(RECORD SET)

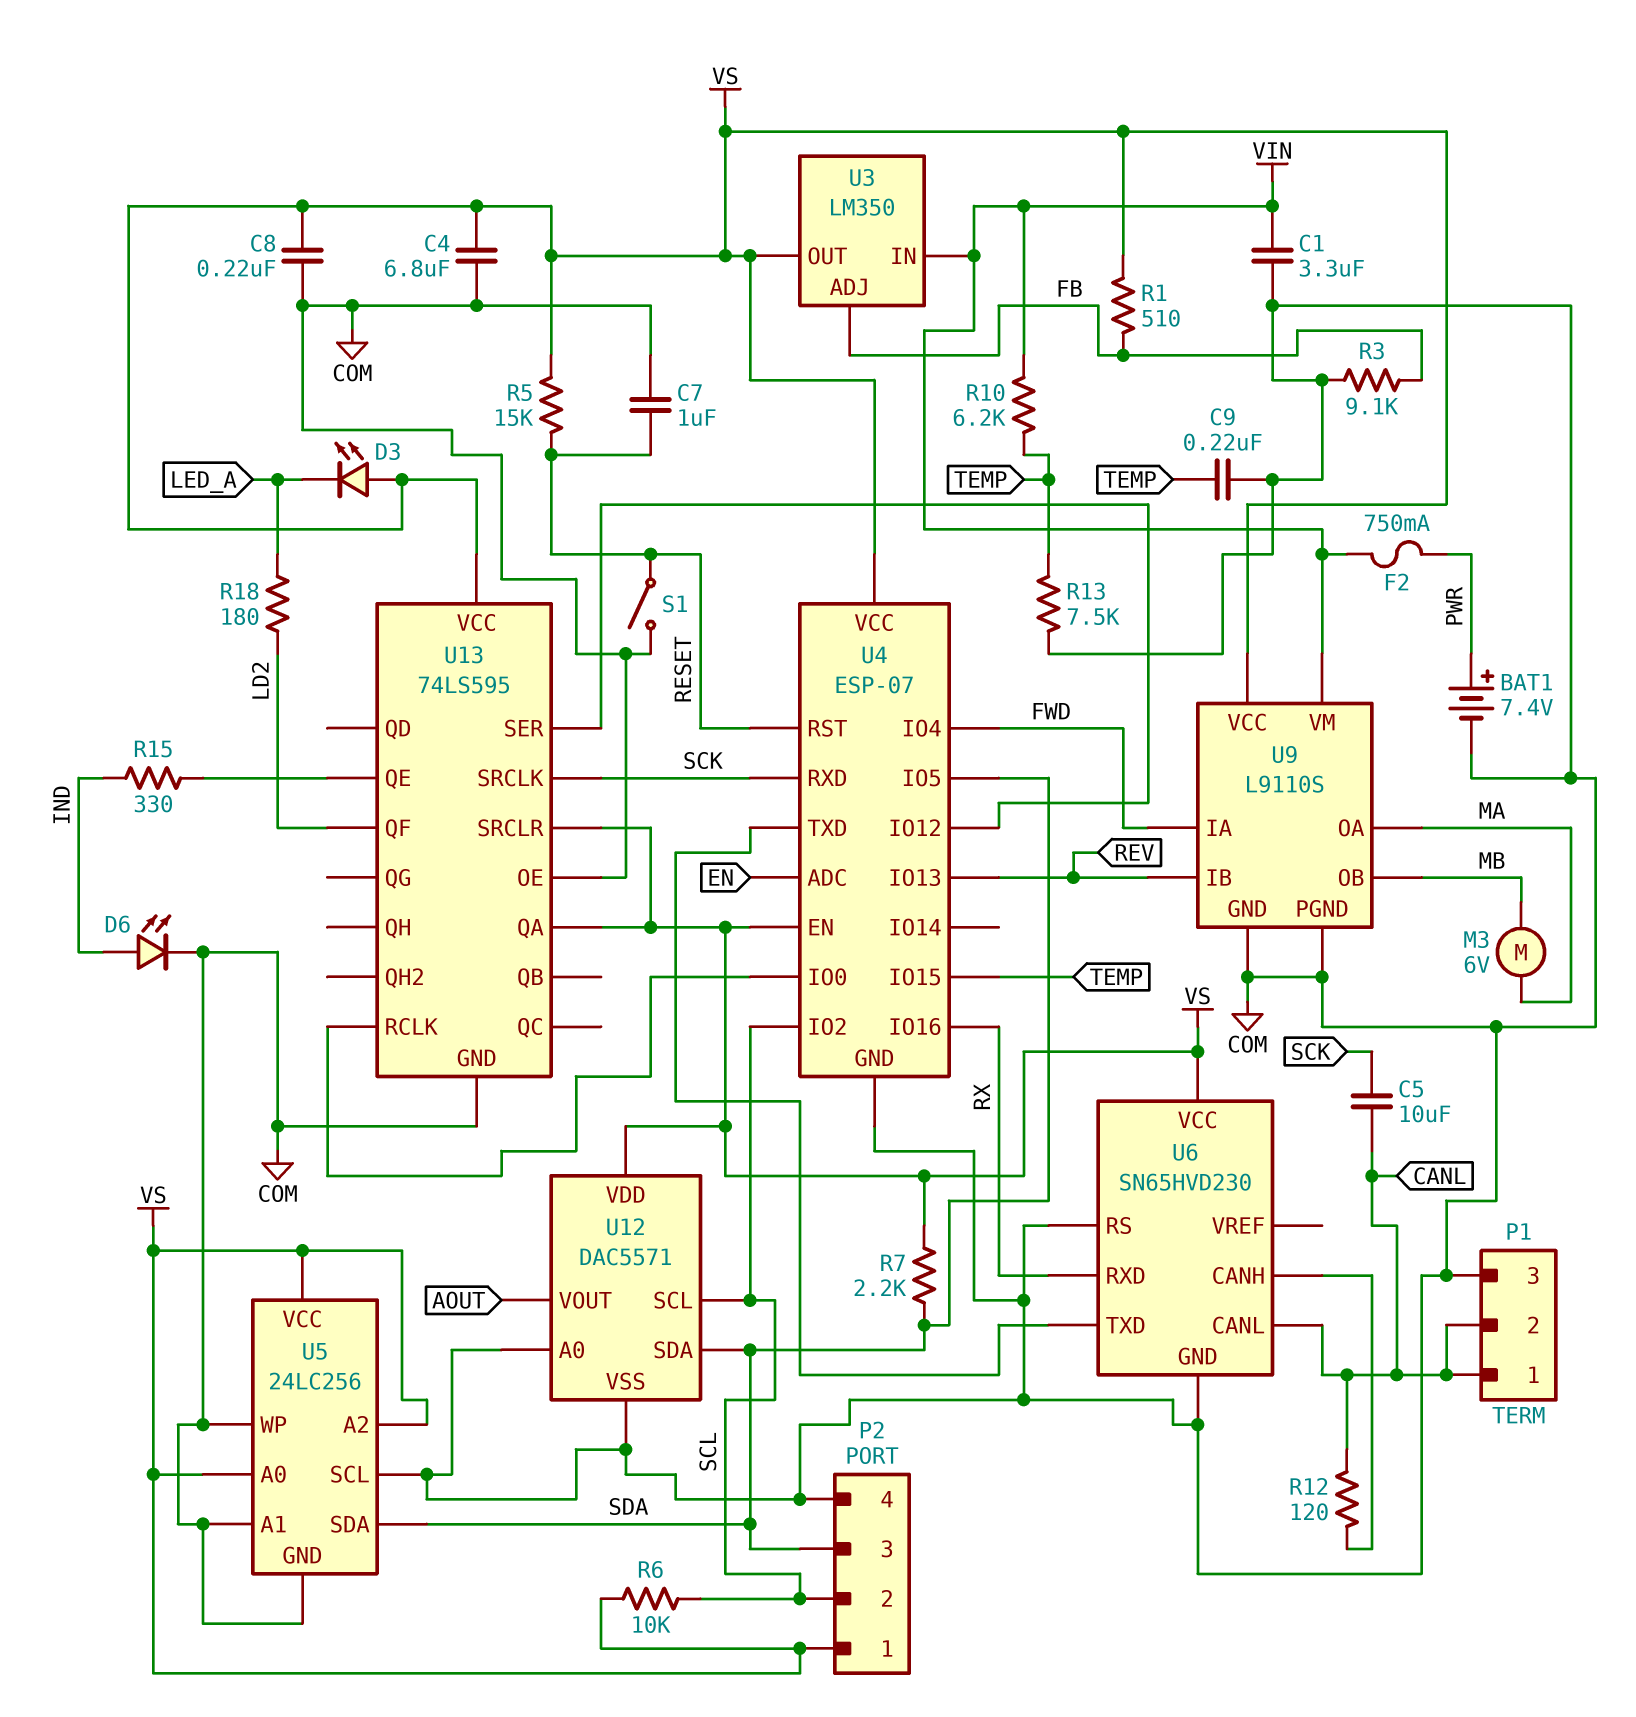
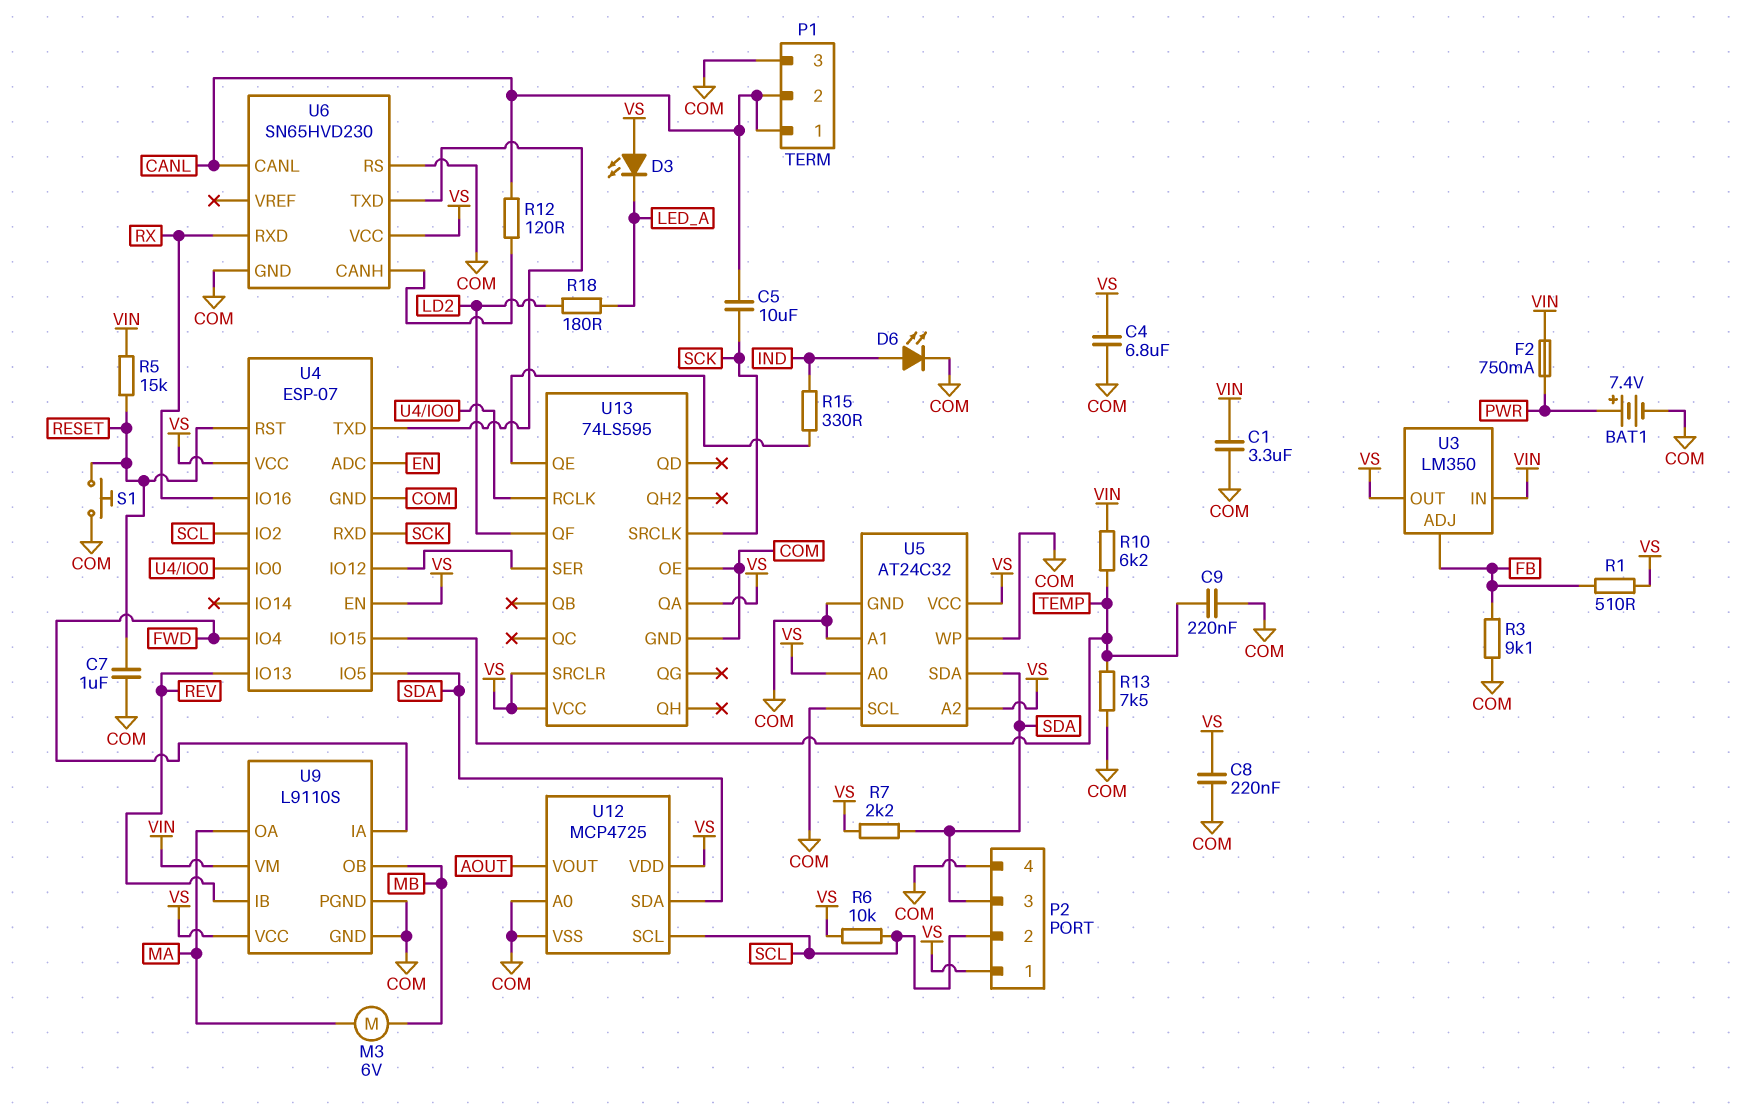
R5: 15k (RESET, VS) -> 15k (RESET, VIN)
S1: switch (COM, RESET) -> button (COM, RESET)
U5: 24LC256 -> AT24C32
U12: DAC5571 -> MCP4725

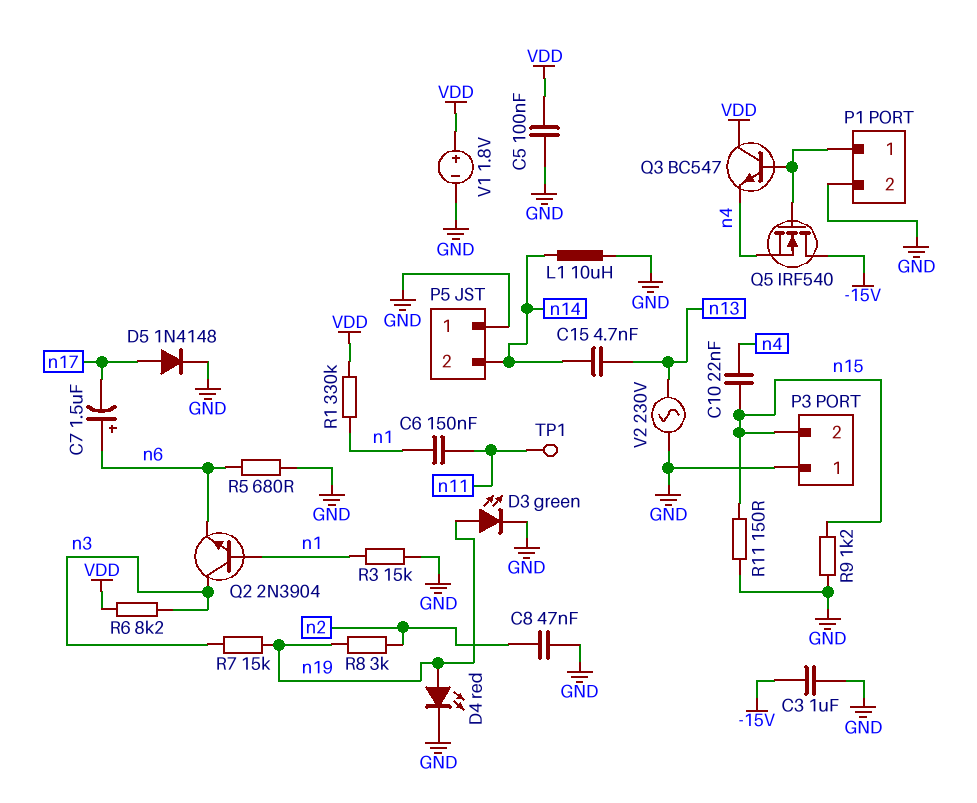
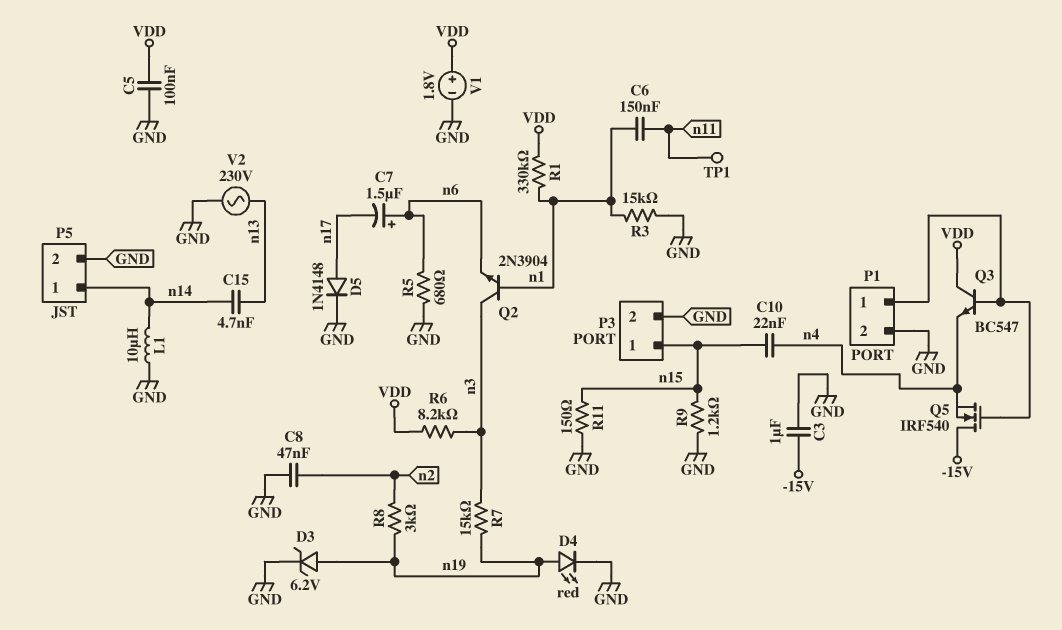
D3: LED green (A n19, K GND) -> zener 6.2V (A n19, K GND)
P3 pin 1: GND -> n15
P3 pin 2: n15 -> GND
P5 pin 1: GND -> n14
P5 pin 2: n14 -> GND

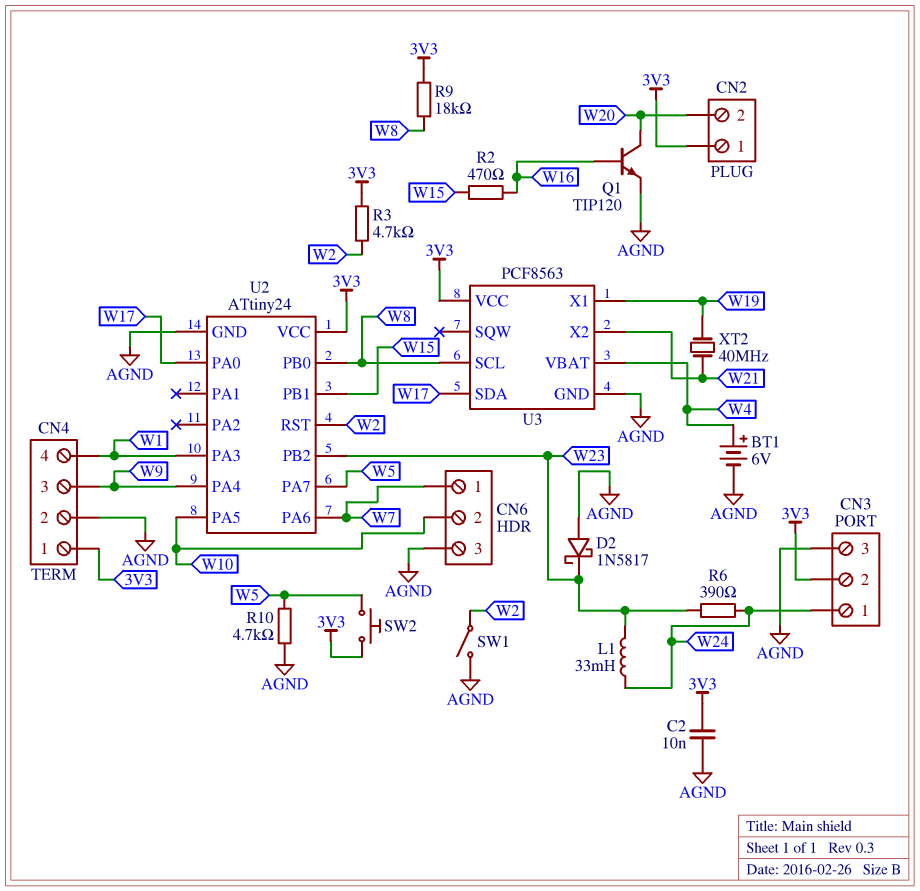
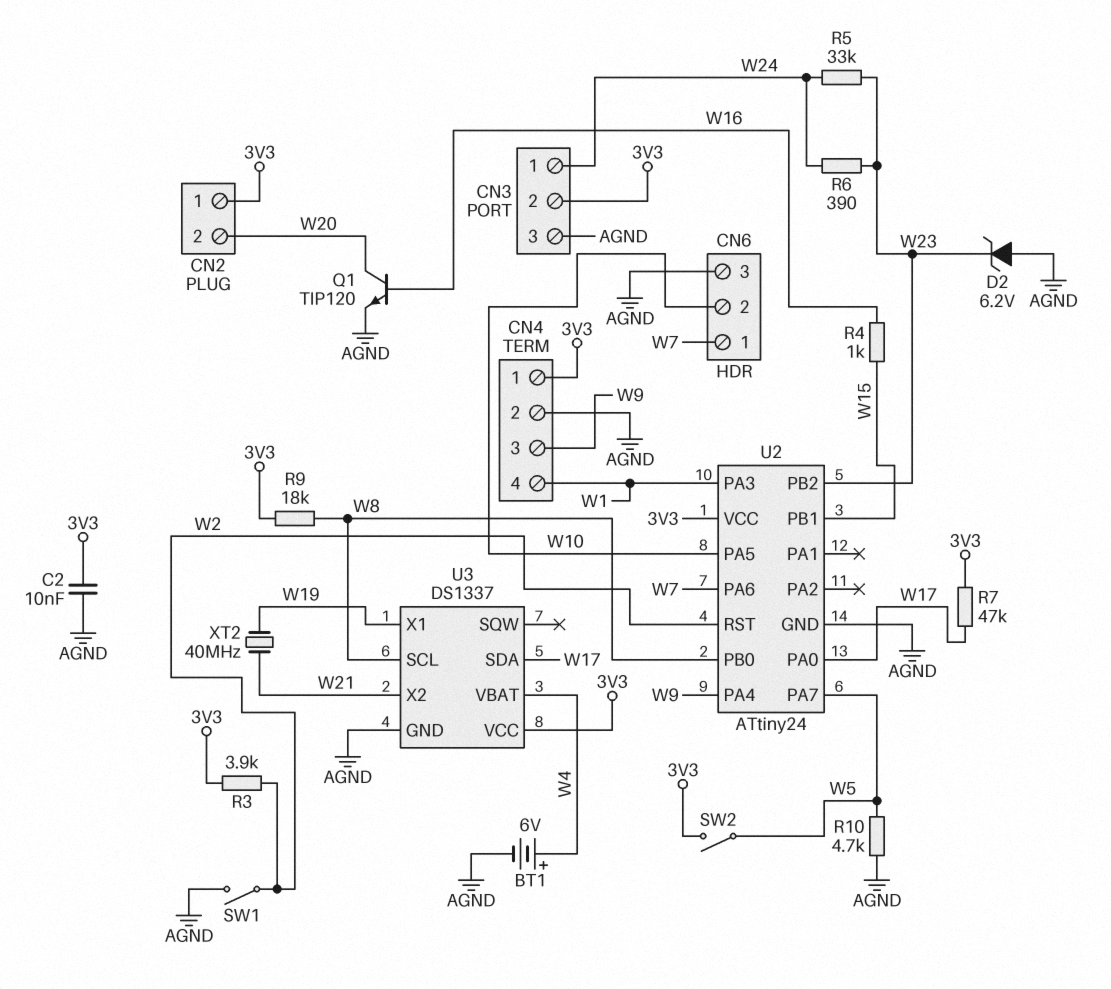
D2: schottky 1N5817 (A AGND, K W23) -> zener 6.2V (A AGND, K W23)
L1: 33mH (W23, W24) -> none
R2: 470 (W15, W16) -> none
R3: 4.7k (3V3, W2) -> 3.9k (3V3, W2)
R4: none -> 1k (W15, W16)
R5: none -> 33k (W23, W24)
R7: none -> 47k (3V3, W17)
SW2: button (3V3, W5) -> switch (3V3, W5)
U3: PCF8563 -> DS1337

(End RECORD SET)

EXERCISE DESCRIPTION> If a line of the data above contains "button", copy it out.

FINISHED EXERCISE>
S1: switch (COM, RESET) -> button (COM, RESET)
SW2: button (3V3, W5) -> switch (3V3, W5)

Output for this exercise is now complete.